▸ Directions for this task
Whenever a line in the entries below contains the string "DGND", copy that line.

[Version difference data]
# # #
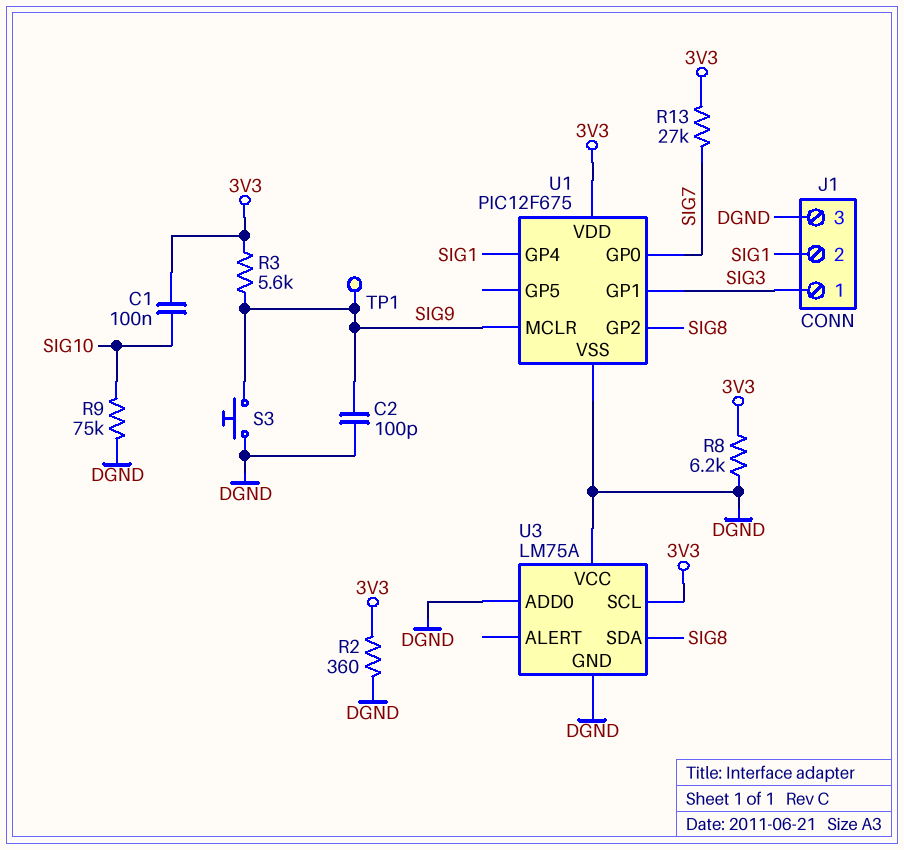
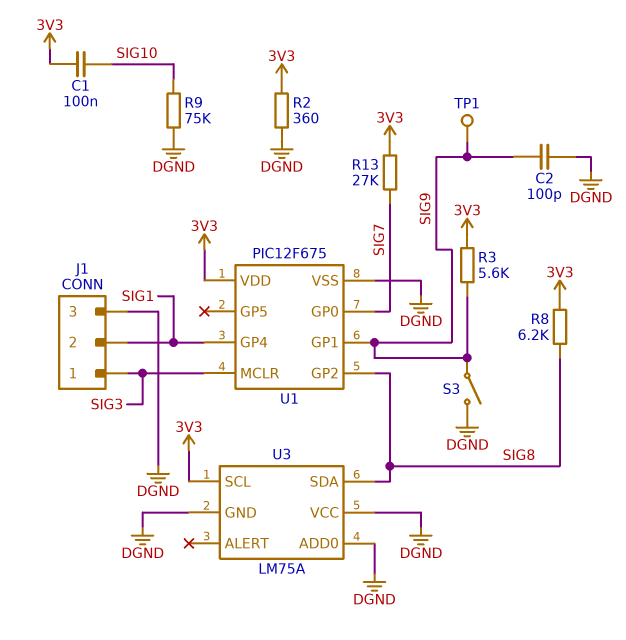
R8: 6.2k (3V3, DGND) -> 6.2k (3V3, SIG8)
S3: button (DGND, SIG9) -> switch (DGND, SIG9)
U1 pin GP1: SIG3 -> SIG9
U1 pin MCLR: SIG9 -> SIG3

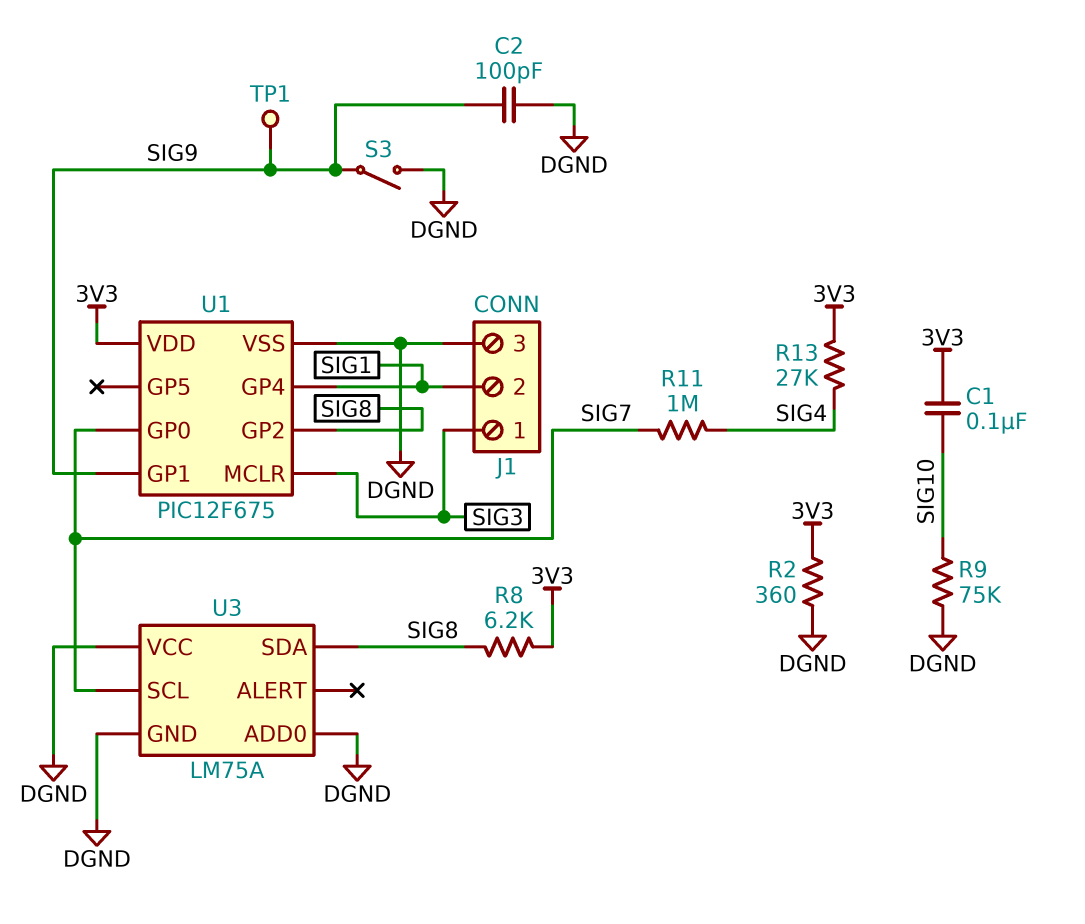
R3: 5.6k (3V3, SIG9) -> none
R11: none -> 1M (SIG4, SIG7)
R13: 27k (3V3, SIG7) -> 27k (3V3, SIG4)
U3 pin SCL: 3V3 -> SIG7

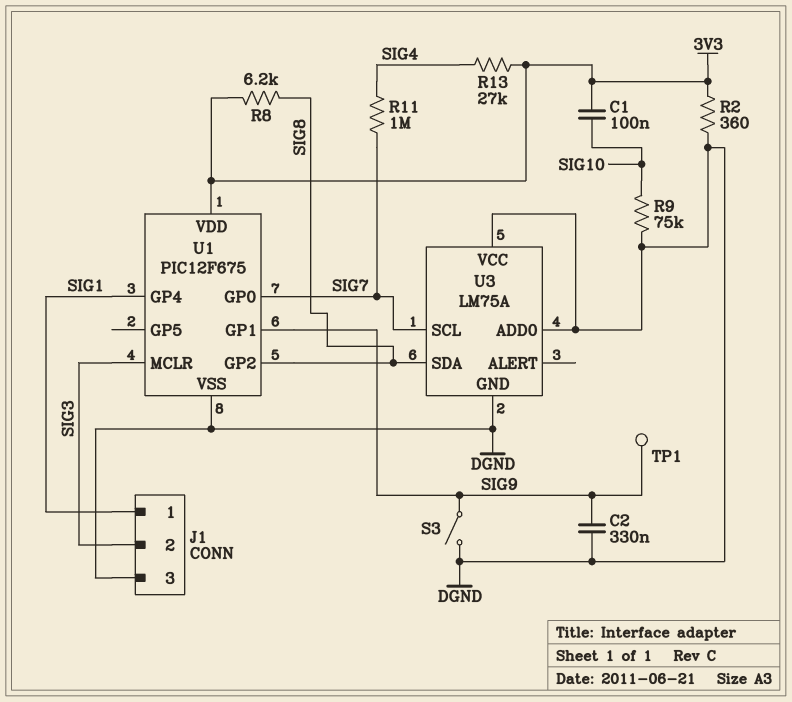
C2: 100pF (DGND, SIG9) -> 330nF (DGND, SIG9)
J1 pin 1: SIG3 -> SIG1
J1 pin 2: SIG1 -> SIG3

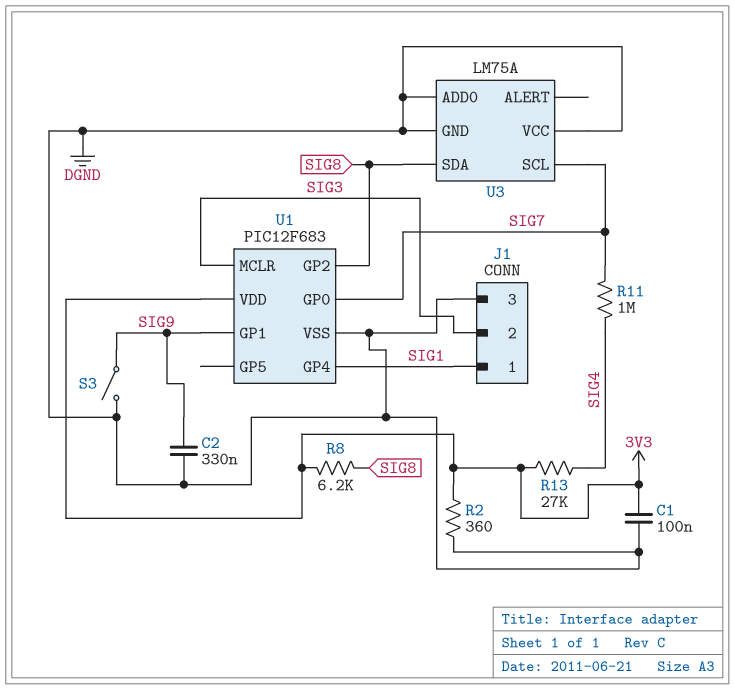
C1: 100nF (3V3, SIG10) -> 100nF (3V3, DGND)
R9: 75k (DGND, SIG10) -> none
TP1: test point (SIG9) -> none
U1: PIC12F675 -> PIC12F683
# # #
▸ Written reply
R8: 6.2k (3V3, DGND) -> 6.2k (3V3, SIG8)
S3: button (DGND, SIG9) -> switch (DGND, SIG9)
C2: 100pF (DGND, SIG9) -> 330nF (DGND, SIG9)
C1: 100nF (3V3, SIG10) -> 100nF (3V3, DGND)
R9: 75k (DGND, SIG10) -> none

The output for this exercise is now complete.